## TASK DIRECTIONS
Every line of the records below from the line with "(151, 268) = (288, 148): grey" up to and including the line with "camera: 45 degrees right, 15 degrees down" must be reproduced exactly, and no line outside that range.

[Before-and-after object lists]

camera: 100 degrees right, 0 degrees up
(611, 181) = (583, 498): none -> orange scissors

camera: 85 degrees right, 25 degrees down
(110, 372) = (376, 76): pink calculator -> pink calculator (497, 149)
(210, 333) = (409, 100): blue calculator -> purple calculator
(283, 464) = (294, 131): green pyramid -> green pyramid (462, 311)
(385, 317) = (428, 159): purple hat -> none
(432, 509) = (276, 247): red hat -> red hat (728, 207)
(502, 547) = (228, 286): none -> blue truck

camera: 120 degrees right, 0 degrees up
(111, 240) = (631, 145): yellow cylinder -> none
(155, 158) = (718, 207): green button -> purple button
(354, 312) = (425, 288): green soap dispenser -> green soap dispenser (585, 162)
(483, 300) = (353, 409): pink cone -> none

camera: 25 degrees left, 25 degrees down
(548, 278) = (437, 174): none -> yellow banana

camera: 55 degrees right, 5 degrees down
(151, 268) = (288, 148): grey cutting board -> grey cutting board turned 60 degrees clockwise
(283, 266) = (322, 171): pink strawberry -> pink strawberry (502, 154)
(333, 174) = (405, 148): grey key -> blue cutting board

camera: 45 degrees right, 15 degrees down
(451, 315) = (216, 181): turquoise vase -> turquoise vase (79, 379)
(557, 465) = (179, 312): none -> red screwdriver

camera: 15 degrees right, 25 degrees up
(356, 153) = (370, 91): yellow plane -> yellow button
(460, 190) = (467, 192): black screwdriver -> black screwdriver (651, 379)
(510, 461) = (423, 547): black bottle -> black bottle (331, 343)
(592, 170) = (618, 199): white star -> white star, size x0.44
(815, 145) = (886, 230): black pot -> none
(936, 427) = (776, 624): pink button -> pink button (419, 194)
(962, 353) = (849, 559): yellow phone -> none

## TASK RESULT
(151, 268) = (288, 148): grey cutting board -> grey cutting board turned 60 degrees clockwise
(283, 266) = (322, 171): pink strawberry -> pink strawberry (502, 154)
(333, 174) = (405, 148): grey key -> blue cutting board

camera: 45 degrees right, 15 degrees down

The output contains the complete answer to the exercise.